** AVAILABLE DATA follows **

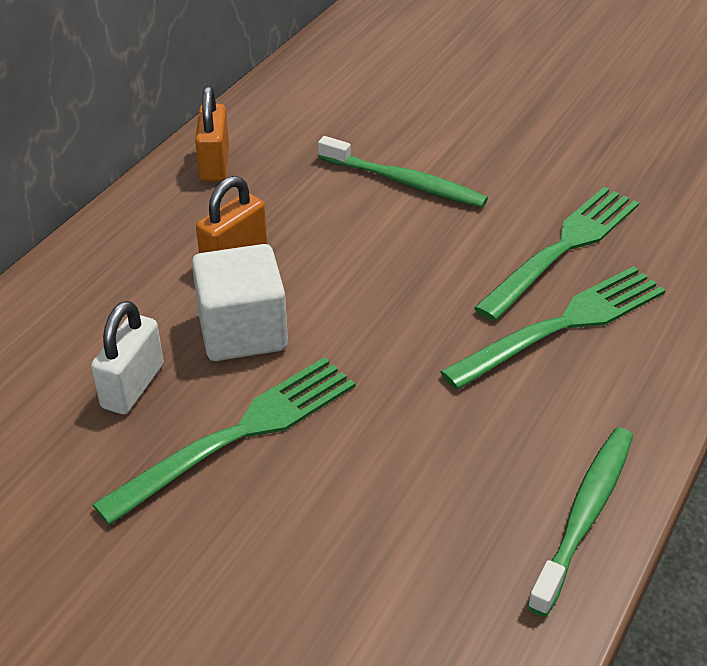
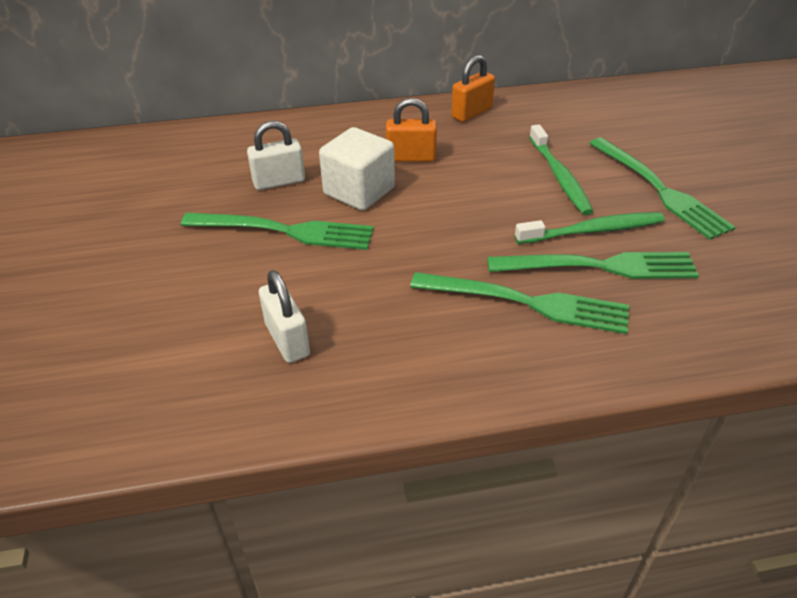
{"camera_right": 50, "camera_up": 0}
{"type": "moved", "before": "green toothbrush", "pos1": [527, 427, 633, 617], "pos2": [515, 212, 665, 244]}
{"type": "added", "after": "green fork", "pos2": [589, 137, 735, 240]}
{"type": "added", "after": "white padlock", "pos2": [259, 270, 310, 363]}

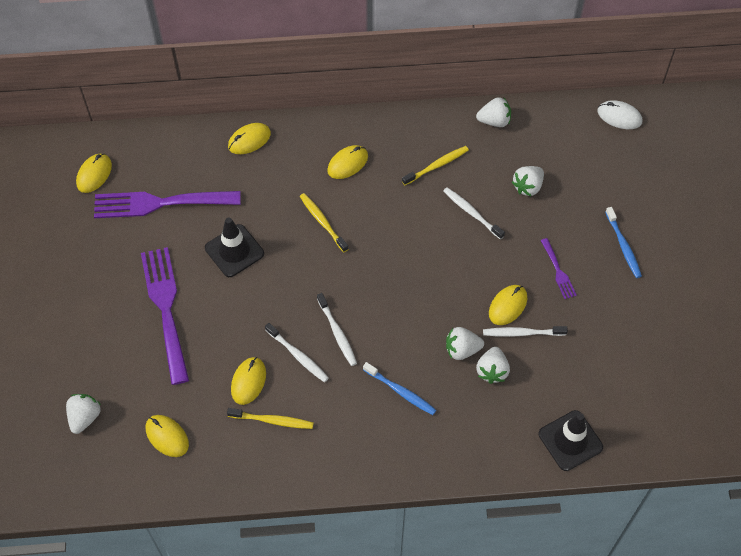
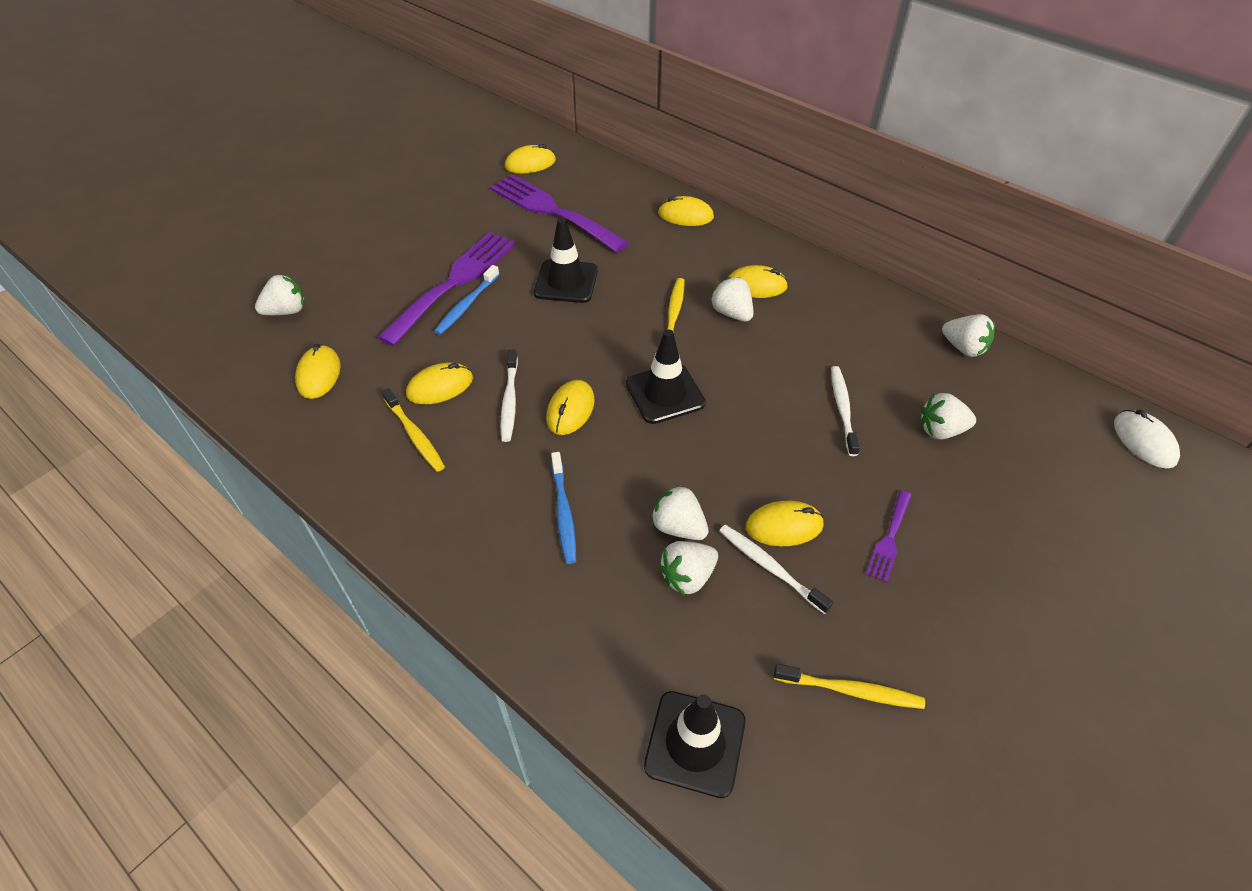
{"camera_right": 45, "camera_up": -10}
{"type": "moved", "before": "yellow toothbrush", "pos1": [402, 146, 469, 185], "pos2": [774, 664, 925, 709]}
{"type": "moved", "before": "blue toothbrush", "pos1": [605, 207, 642, 278], "pos2": [434, 265, 500, 335]}
{"type": "replaced", "before": "white toothbrush", "after": "yellow mouse", "pos1": [317, 293, 357, 366], "pos2": [546, 380, 595, 435]}
{"type": "added", "after": "white strawberry", "pos2": [710, 277, 753, 322]}
{"type": "added", "after": "black traffic cone", "pos2": [626, 329, 706, 424]}

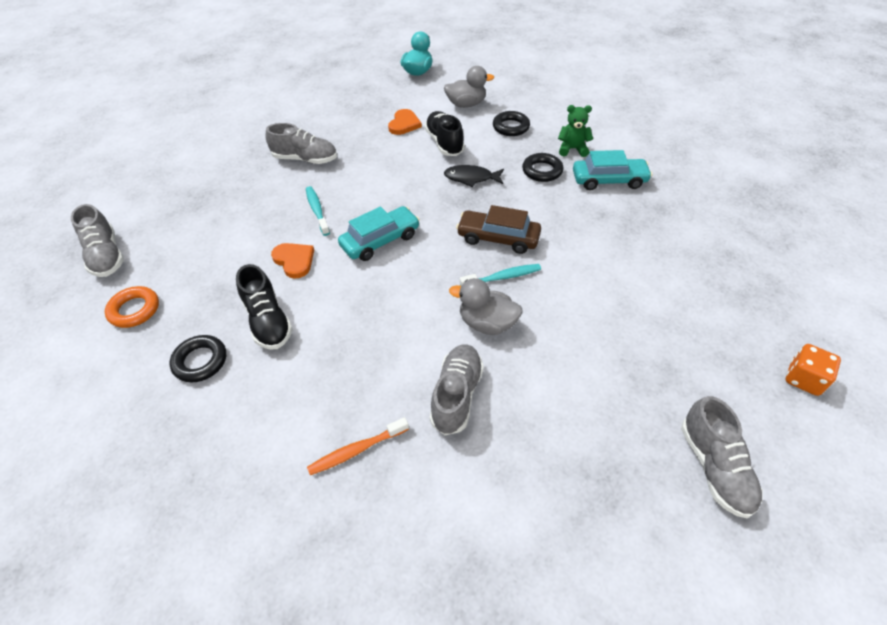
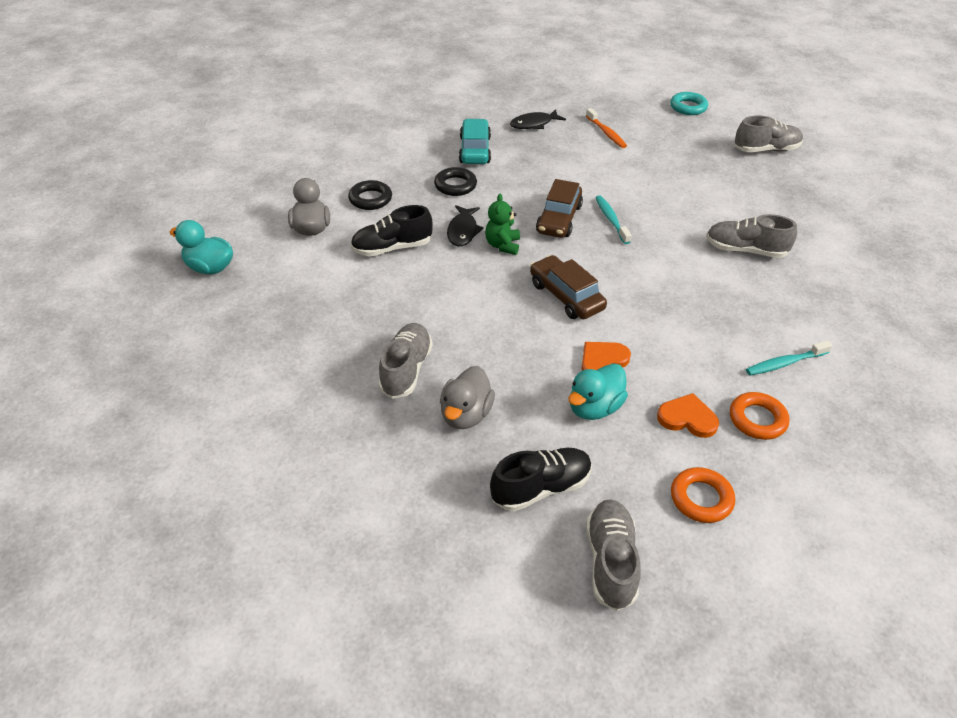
{"camera_right": -90, "camera_up": -5}
{"type": "moved", "before": "green teddy bear", "pos1": [558, 105, 593, 157], "pos2": [485, 194, 520, 255]}
{"type": "moved", "before": "orange heart", "pos1": [388, 109, 422, 135], "pos2": [657, 393, 719, 438]}
{"type": "moved", "before": "turquoise toothbrush", "pos1": [306, 186, 330, 236], "pos2": [746, 340, 832, 375]}
{"type": "turned", "before": "grey shoe", "pos1": [71, 204, 124, 277], "pos2": [586, 499, 641, 611], "turn": -60}
{"type": "recoloured", "before": "turquoise car", "after": "brown car", "pos1": [338, 206, 420, 261], "pos2": [530, 255, 607, 319]}
{"type": "moved", "before": "black shoe", "pos1": [236, 264, 293, 350], "pos2": [490, 448, 592, 512]}
{"type": "moved", "before": "grey duck", "pos1": [449, 278, 523, 335], "pos2": [440, 366, 495, 429]}
{"type": "recoloured", "before": "black ring", "after": "orange ring", "pos1": [170, 335, 226, 382], "pos2": [730, 392, 789, 440]}
{"type": "replaced", "before": "orange dice", "after": "turquoise ring", "pos1": [786, 344, 841, 396], "pos2": [670, 92, 708, 115]}
{"type": "moved", "before": "orange toothbrush", "pos1": [307, 417, 409, 475], "pos2": [586, 108, 627, 148]}
{"type": "added", "after": "black fish", "pos2": [510, 109, 566, 129]}
{"type": "added", "after": "turquoise duck", "pos2": [568, 363, 628, 420]}

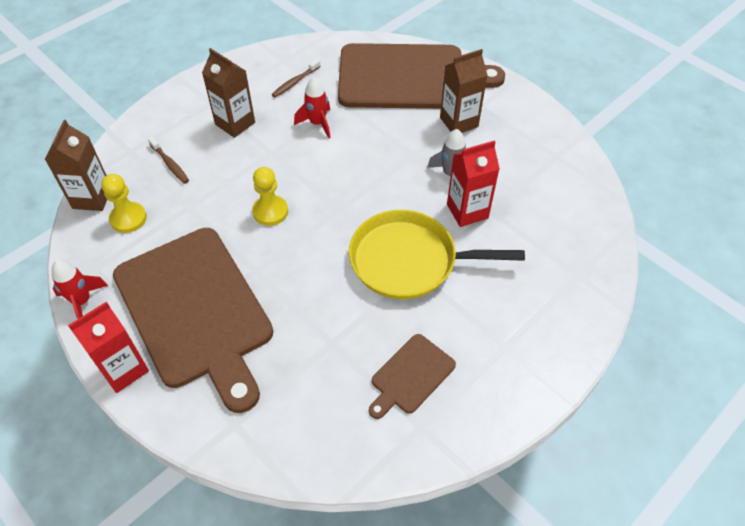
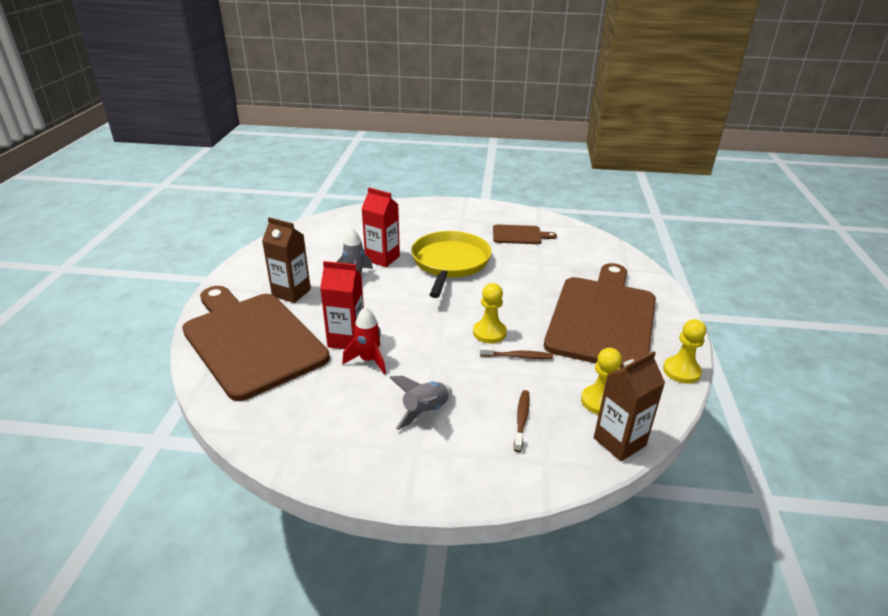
{"camera_right": -130, "camera_up": -20}
{"type": "replaced", "before": "brown carton", "after": "grey rocket", "pos1": [202, 48, 255, 138], "pos2": [390, 376, 452, 430]}
{"type": "moved", "before": "brown toothbrush", "pos1": [271, 59, 321, 98], "pos2": [480, 346, 553, 359]}
{"type": "turned", "before": "yellow pan", "pos1": [349, 210, 525, 299], "pos2": [411, 231, 492, 298], "turn": -135}
{"type": "replaced", "before": "red rocket", "after": "yellow pawn", "pos1": [52, 260, 108, 319], "pos2": [663, 319, 706, 384]}
{"type": "moved", "before": "red carton", "pos1": [68, 302, 149, 393], "pos2": [320, 261, 364, 349]}

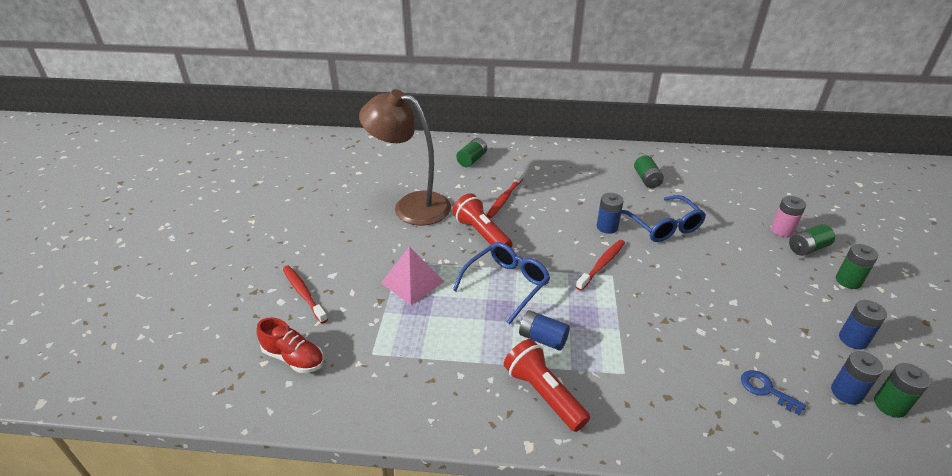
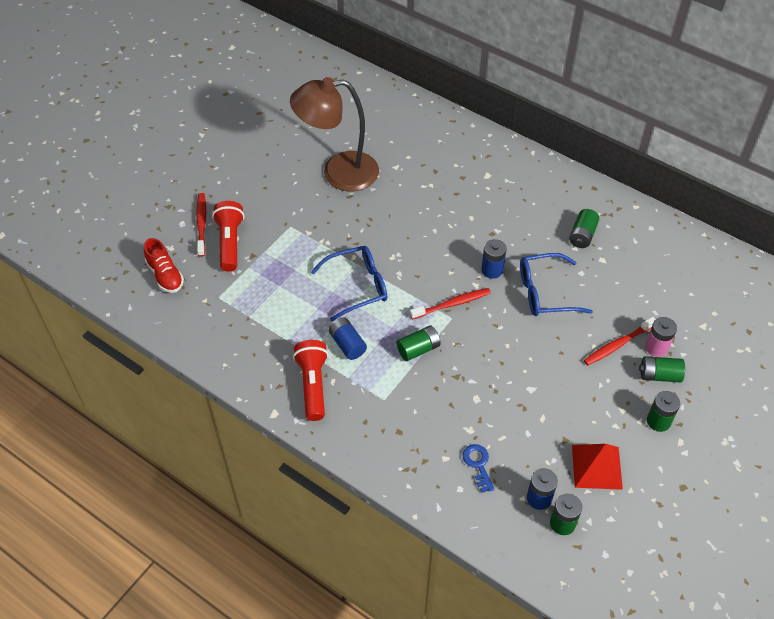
{"camera_right": 30, "camera_up": 15}
{"type": "turned", "before": "brown lamp", "pos1": [359, 89, 451, 225], "pos2": [290, 77, 379, 191], "turn": -60}
{"type": "moved", "before": "green battery", "pos1": [456, 138, 487, 167], "pos2": [397, 325, 441, 361]}
{"type": "moved", "before": "red toothbrush", "pos1": [487, 171, 524, 218], "pos2": [584, 317, 656, 366]}
{"type": "moved", "before": "red flashlight", "pos1": [453, 193, 512, 248], "pos2": [212, 201, 244, 272]}
{"type": "turned", "before": "blue glasses", "pos1": [621, 195, 706, 242], "pos2": [520, 253, 593, 316], "turn": 75}
{"type": "removed", "before": "pink pyramid", "pos1": [381, 246, 444, 305]}
{"type": "replaced", "before": "blue battery", "after": "red pyramid", "pos1": [839, 300, 887, 349], "pos2": [572, 444, 623, 490]}

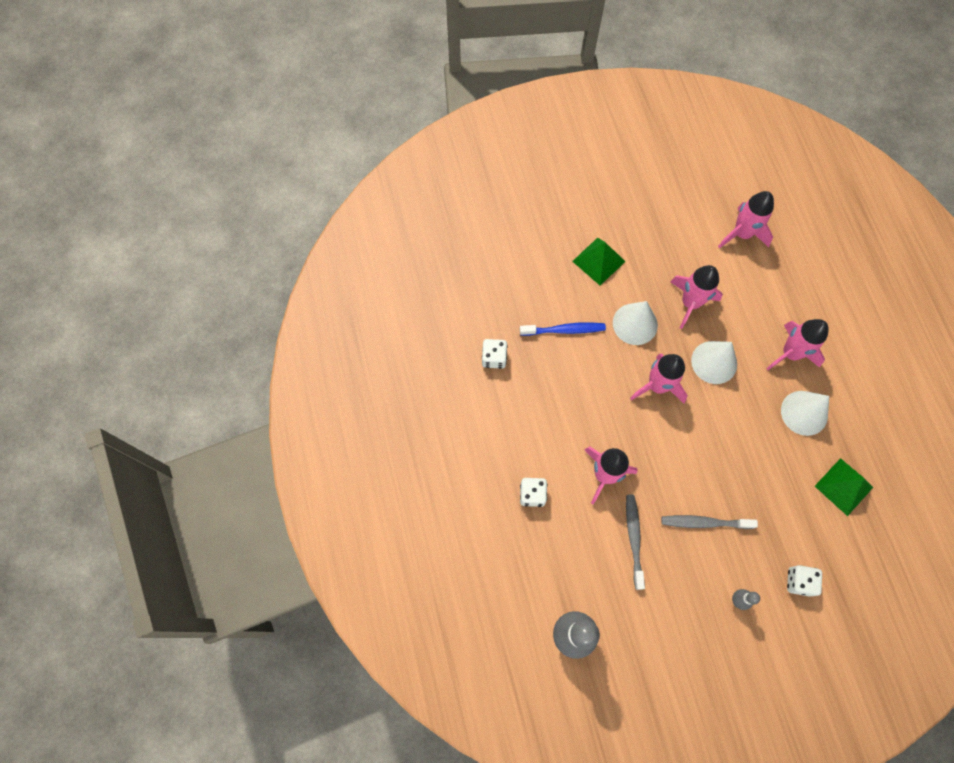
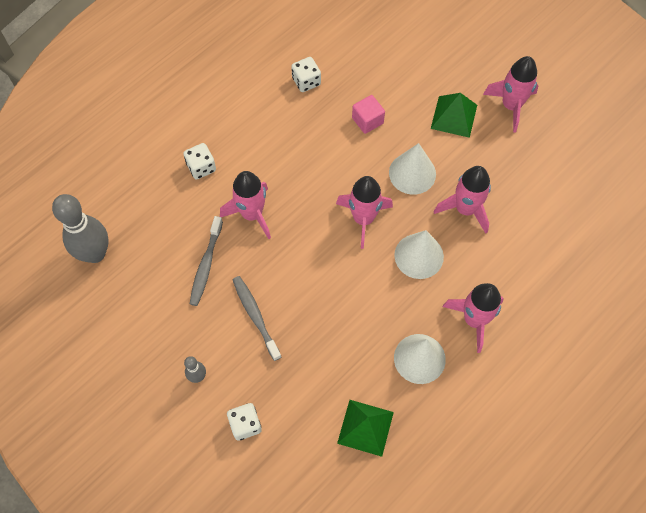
{"camera_right": 60, "camera_up": -5}
{"type": "moved", "before": "pink rocket", "pos1": [718, 191, 774, 248], "pos2": [483, 56, 539, 133]}
{"type": "replaced", "before": "blue toothbrush", "after": "pink cube", "pos1": [520, 322, 606, 336], "pos2": [352, 95, 385, 134]}
{"type": "turned", "before": "grey toothbrush", "pos1": [626, 495, 645, 590], "pos2": [190, 216, 223, 306], "turn": 135}

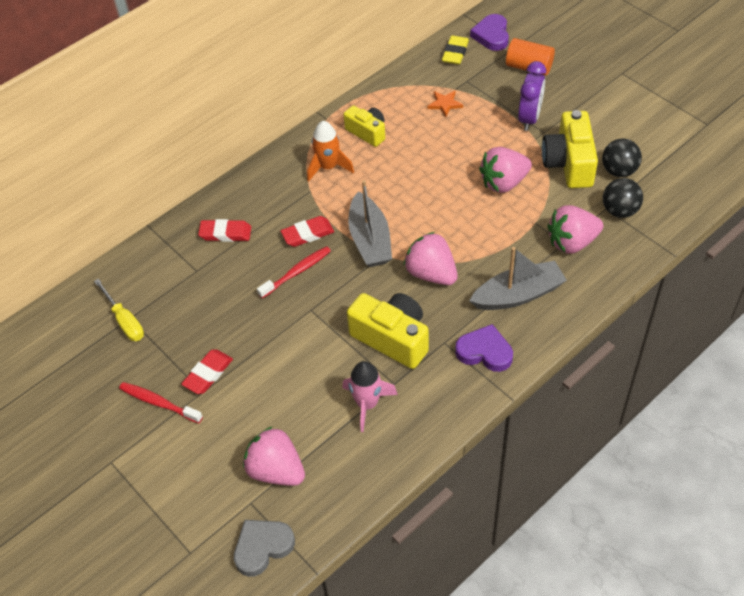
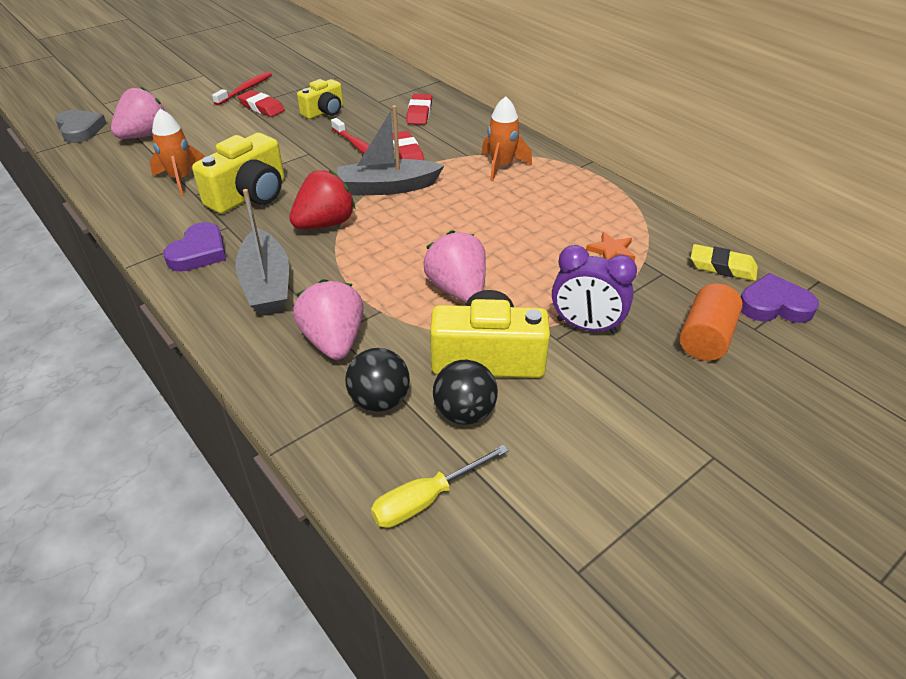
{"camera_right": 90, "camera_up": -10}
{"type": "moved", "before": "yellow camera", "pos1": [343, 105, 385, 147], "pos2": [297, 79, 343, 119]}
{"type": "recoloured", "before": "pink strawberry", "after": "red strawberry", "pos1": [404, 232, 458, 285], "pos2": [289, 170, 356, 229]}
{"type": "moved", "before": "yellow screwdriver", "pos1": [94, 279, 144, 341], "pos2": [371, 444, 509, 528]}
{"type": "recoloured", "before": "pink rocket", "after": "orange rocket", "pos1": [342, 361, 398, 432], "pos2": [150, 109, 205, 196]}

** End of AVAILABLE DATA **

WHAT THE TASK REQUIRES:
Say how many lines in the data hold the string "recoloured". No other content should accompany the number.

WORKED SOLUTION:
4